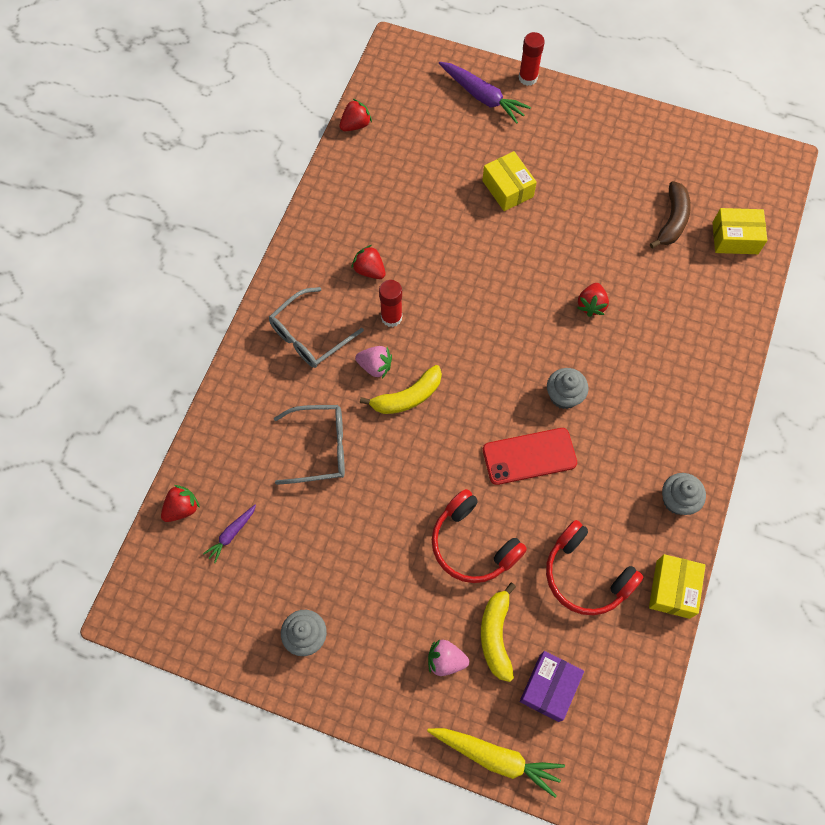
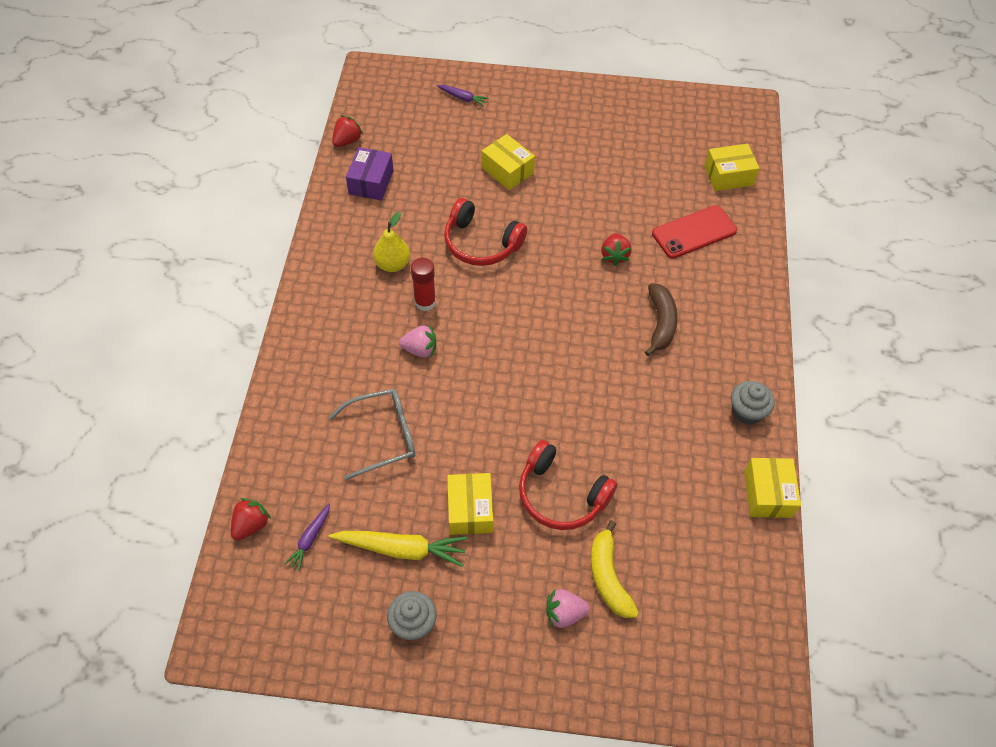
camera: 15 degrees left, 10 degrees down
(310, 335) = (347, 333): grey glasses -> none
(369, 270) = (392, 264): red strawberry -> yellow pear
(383, 539) = (470, 510): none -> yellow box
(407, 397) = (459, 371): yellow banana -> none
(482, 97) = (462, 98): purple carrot -> purple carrot, size x0.55
(496, 758) = (642, 698): yellow carrot -> yellow carrot (401, 549)
(528, 78) = (500, 76): red glue stick -> none
(529, 456) = (594, 401): red phone -> red phone (694, 232)
(549, 687) = (676, 615): purple box -> purple box (371, 182)
(564, 396) = (611, 340): grey cupcake -> none
(586, 575) = (680, 499): red headphones -> red headphones (481, 243)
(672, 220) = (667, 171): brown banana -> brown banana (660, 323)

|---|

- AIM OF THE EXERCISE -
Among the lines of the material, find those that hold the word "banana" and copy them.

- RESPONSE AREA -
(407, 397) = (459, 371): yellow banana -> none
(672, 220) = (667, 171): brown banana -> brown banana (660, 323)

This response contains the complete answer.